The problem = A single number is all that's needed: how many lines in the data contain the string "dispenser".

The data =
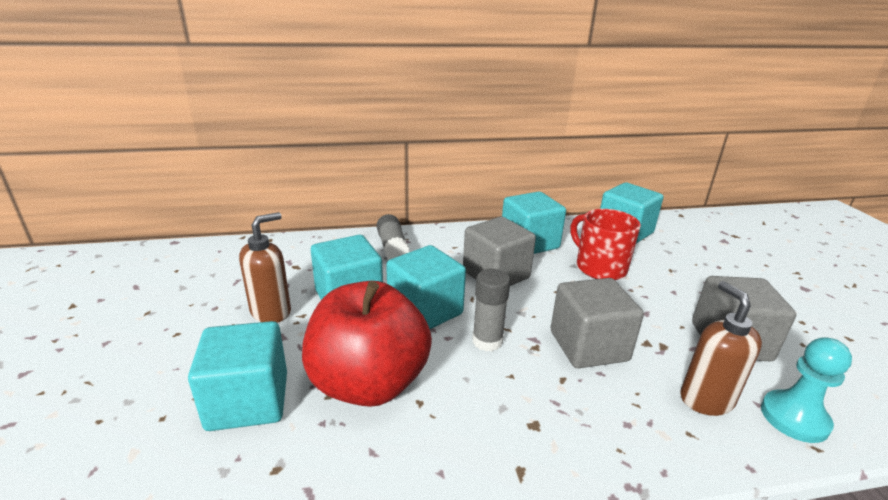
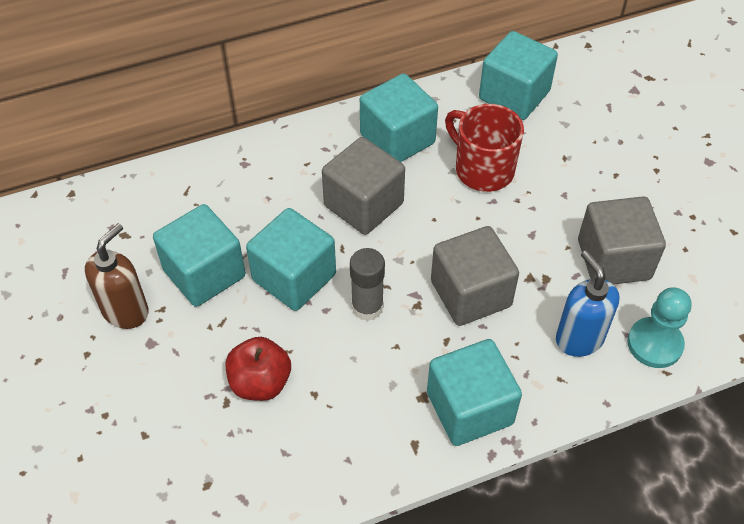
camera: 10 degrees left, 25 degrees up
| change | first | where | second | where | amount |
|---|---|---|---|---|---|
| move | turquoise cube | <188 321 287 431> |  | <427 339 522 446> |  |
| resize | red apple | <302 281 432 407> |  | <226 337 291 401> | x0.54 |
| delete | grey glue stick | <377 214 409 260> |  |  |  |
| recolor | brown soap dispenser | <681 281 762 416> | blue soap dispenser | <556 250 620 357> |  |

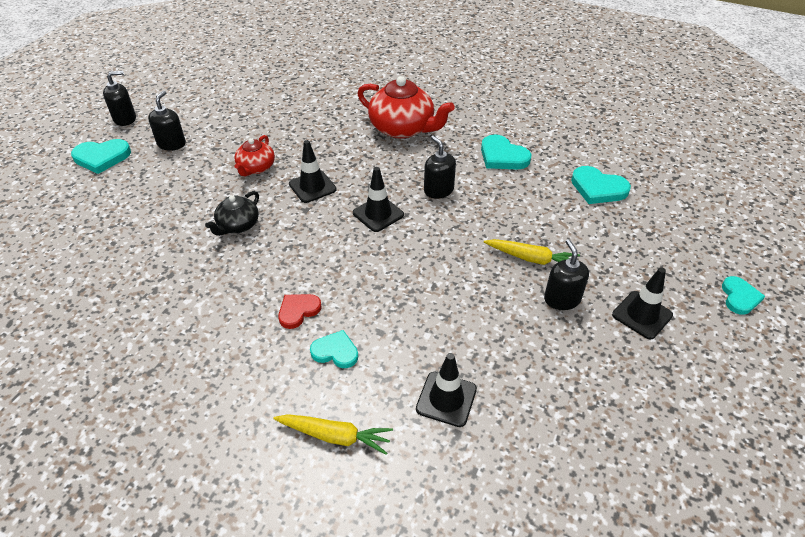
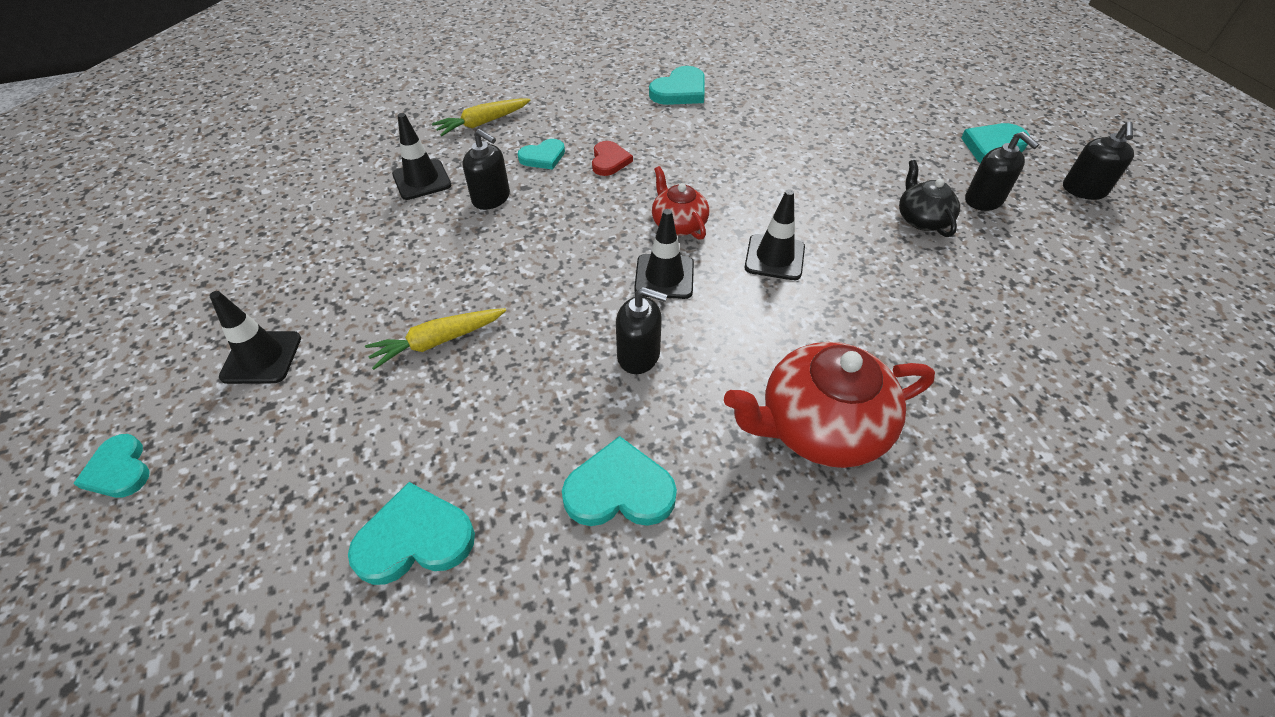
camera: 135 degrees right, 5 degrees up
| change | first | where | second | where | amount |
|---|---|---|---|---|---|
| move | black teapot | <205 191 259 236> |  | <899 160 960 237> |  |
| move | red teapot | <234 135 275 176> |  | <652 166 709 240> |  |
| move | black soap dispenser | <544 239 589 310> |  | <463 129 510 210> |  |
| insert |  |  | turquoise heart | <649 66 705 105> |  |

Expected answer = 2